━━━━━ Record extracts

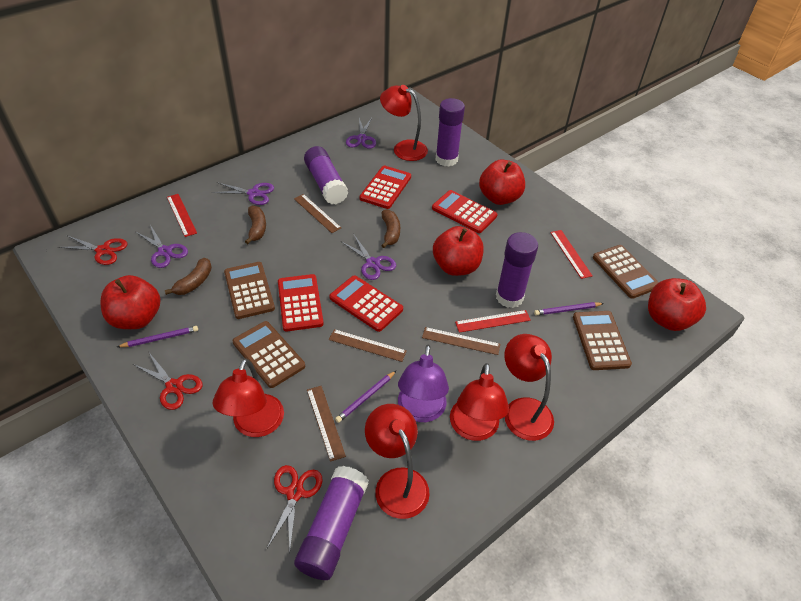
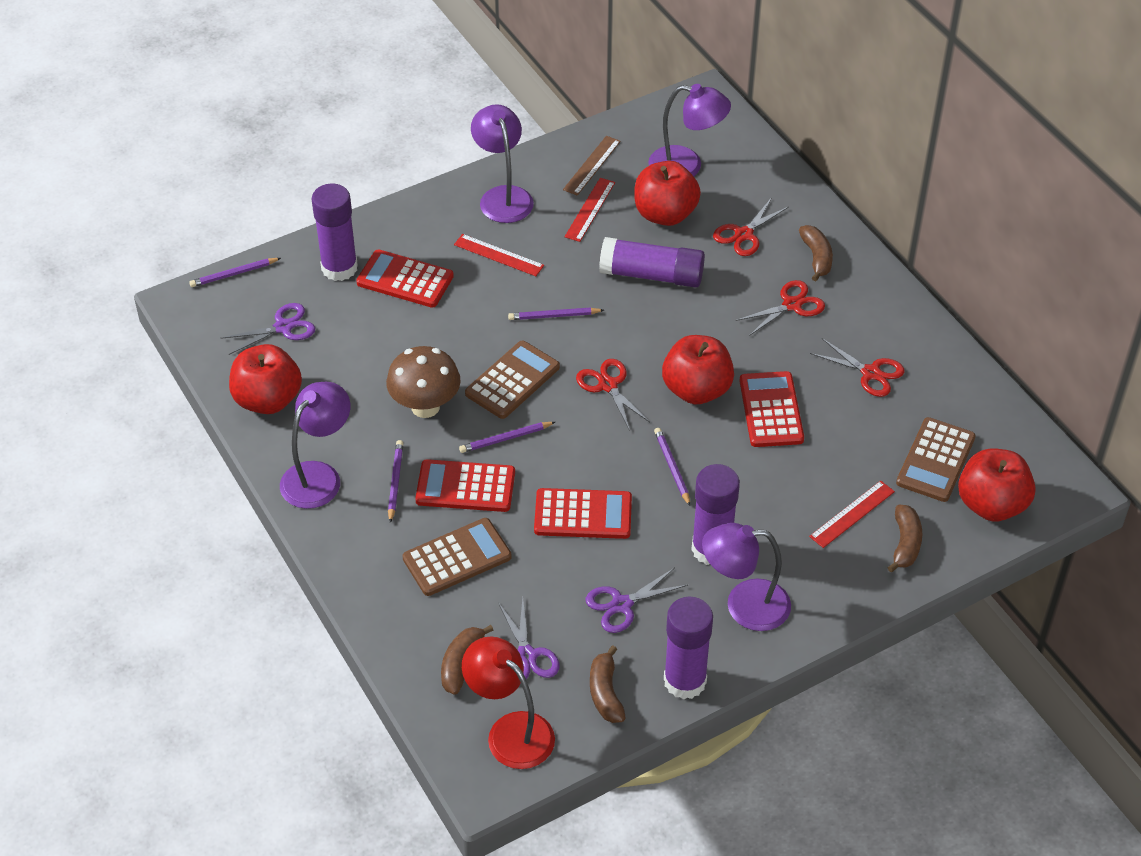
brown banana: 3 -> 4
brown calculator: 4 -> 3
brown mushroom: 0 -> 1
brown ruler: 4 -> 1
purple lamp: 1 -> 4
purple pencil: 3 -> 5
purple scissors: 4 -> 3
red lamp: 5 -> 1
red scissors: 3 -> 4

━━━━━━━━━━
━━━━━ Record extracts

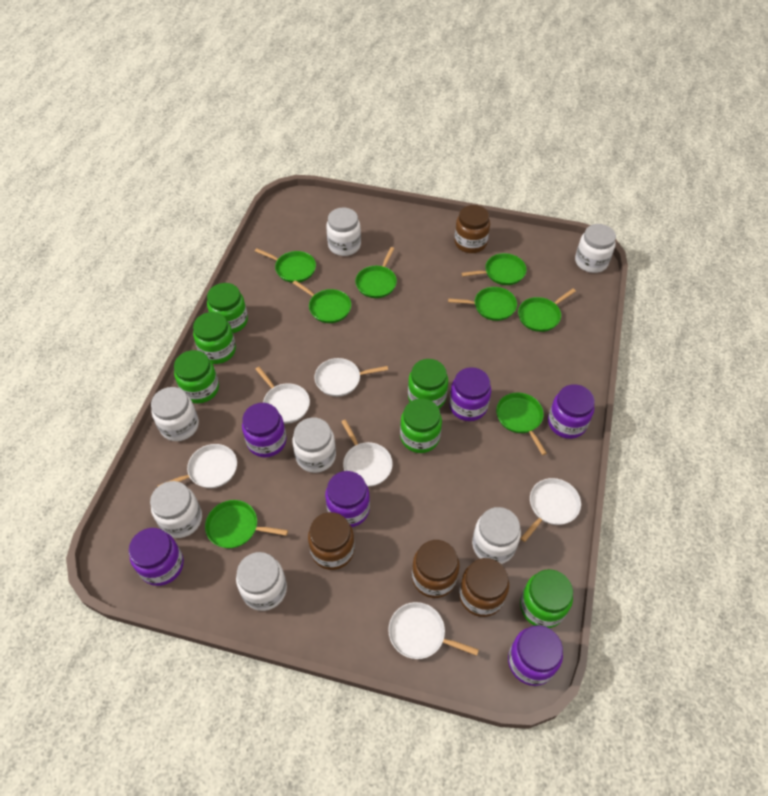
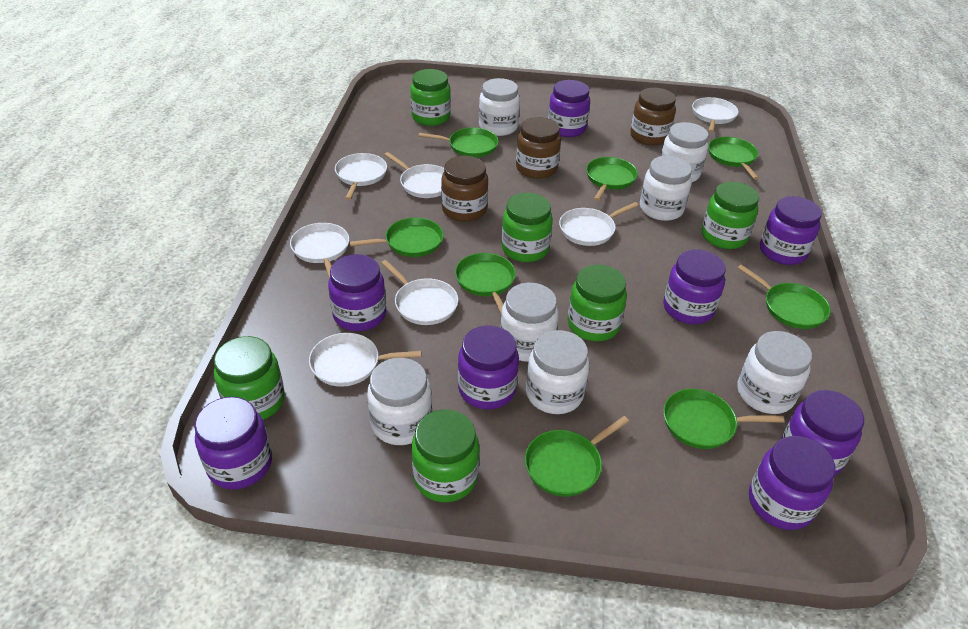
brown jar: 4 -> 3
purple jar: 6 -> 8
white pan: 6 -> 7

━━━━━━━━━━
━━━━━ Record extracts

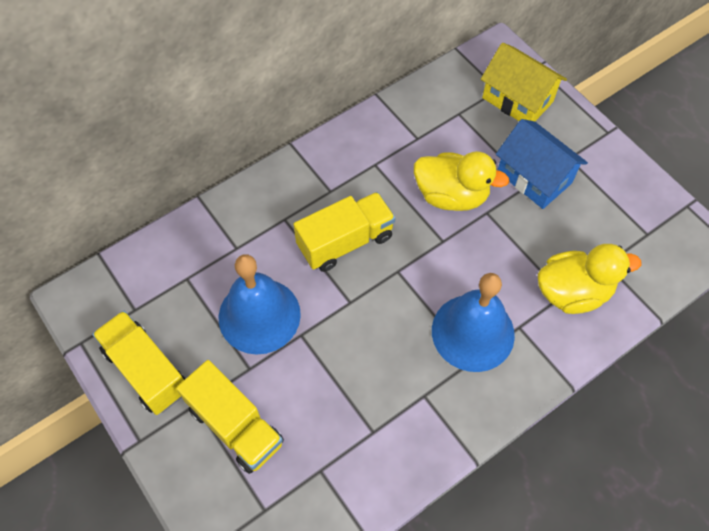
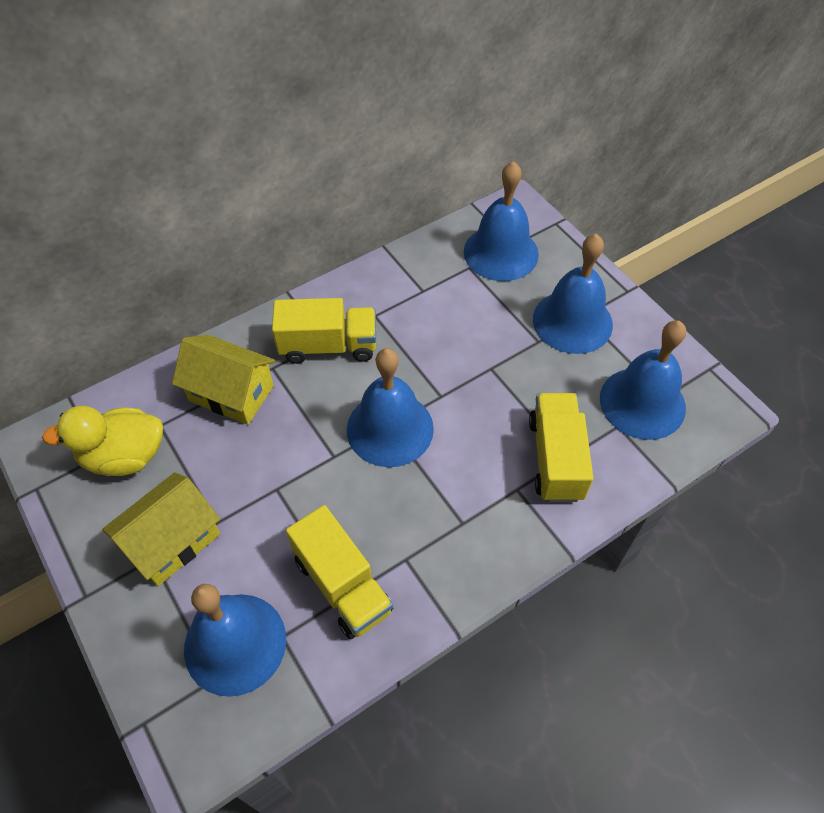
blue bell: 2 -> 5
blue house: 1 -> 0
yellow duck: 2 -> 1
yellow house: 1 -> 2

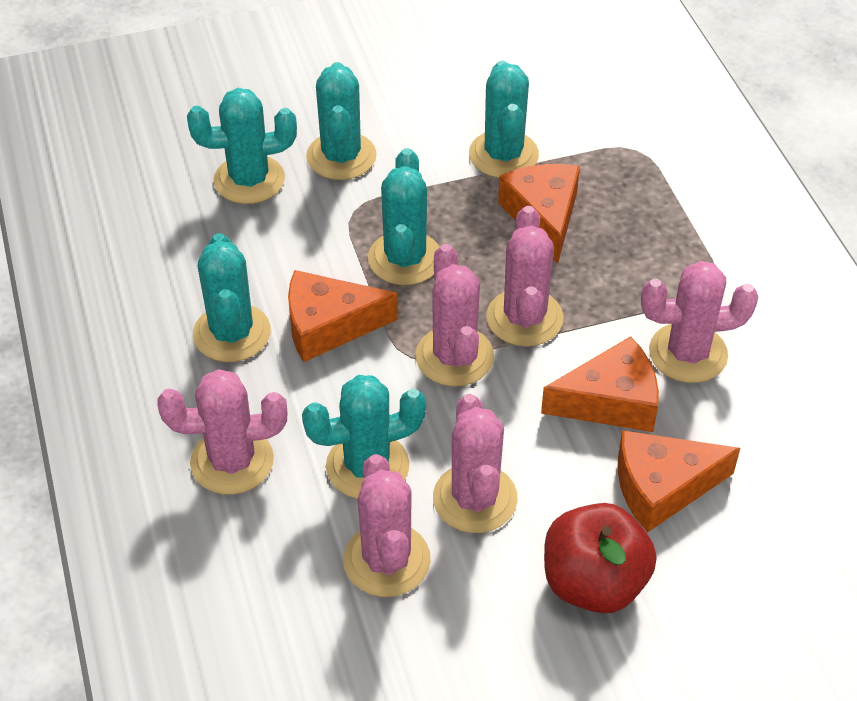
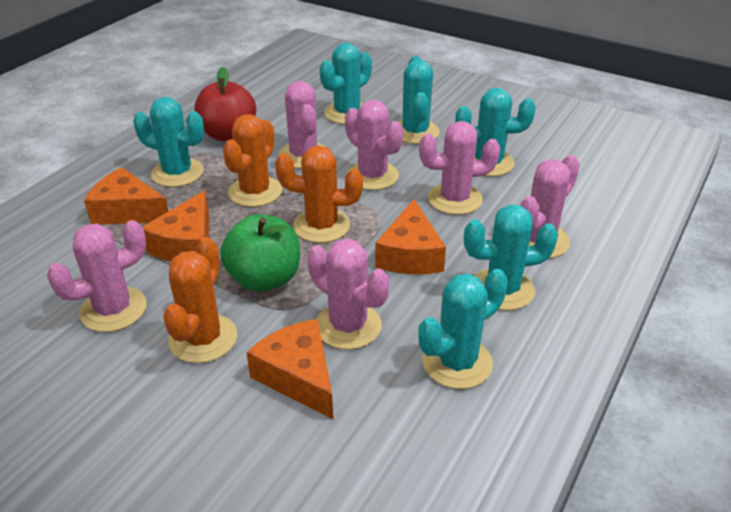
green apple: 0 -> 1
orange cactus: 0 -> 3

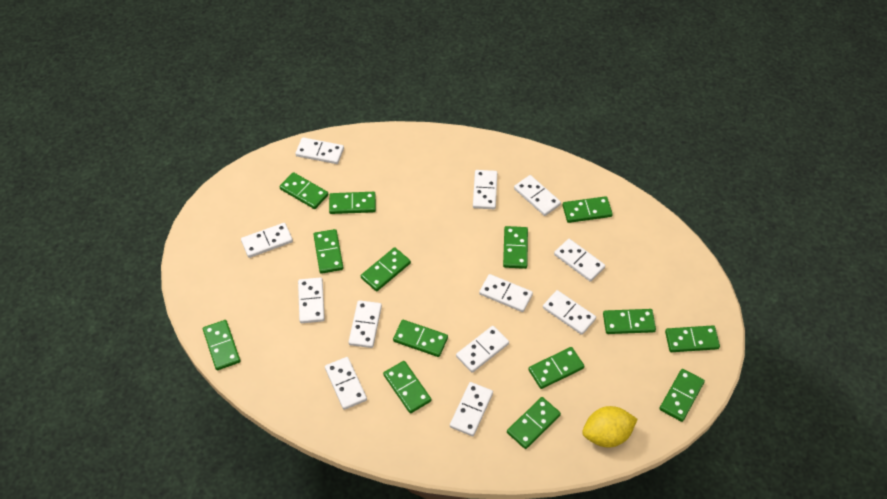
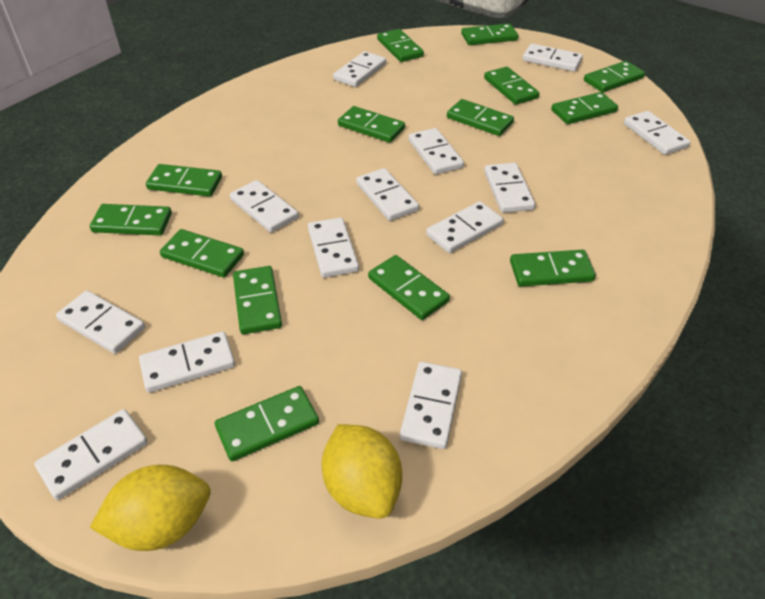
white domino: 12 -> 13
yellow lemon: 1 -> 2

━━━━━━━━━━

**Your goal:**
Return a copy of each line of the material that holds the word "brown".

**Exercise response:**
brown banana: 3 -> 4
brown calculator: 4 -> 3
brown mushroom: 0 -> 1
brown ruler: 4 -> 1
brown jar: 4 -> 3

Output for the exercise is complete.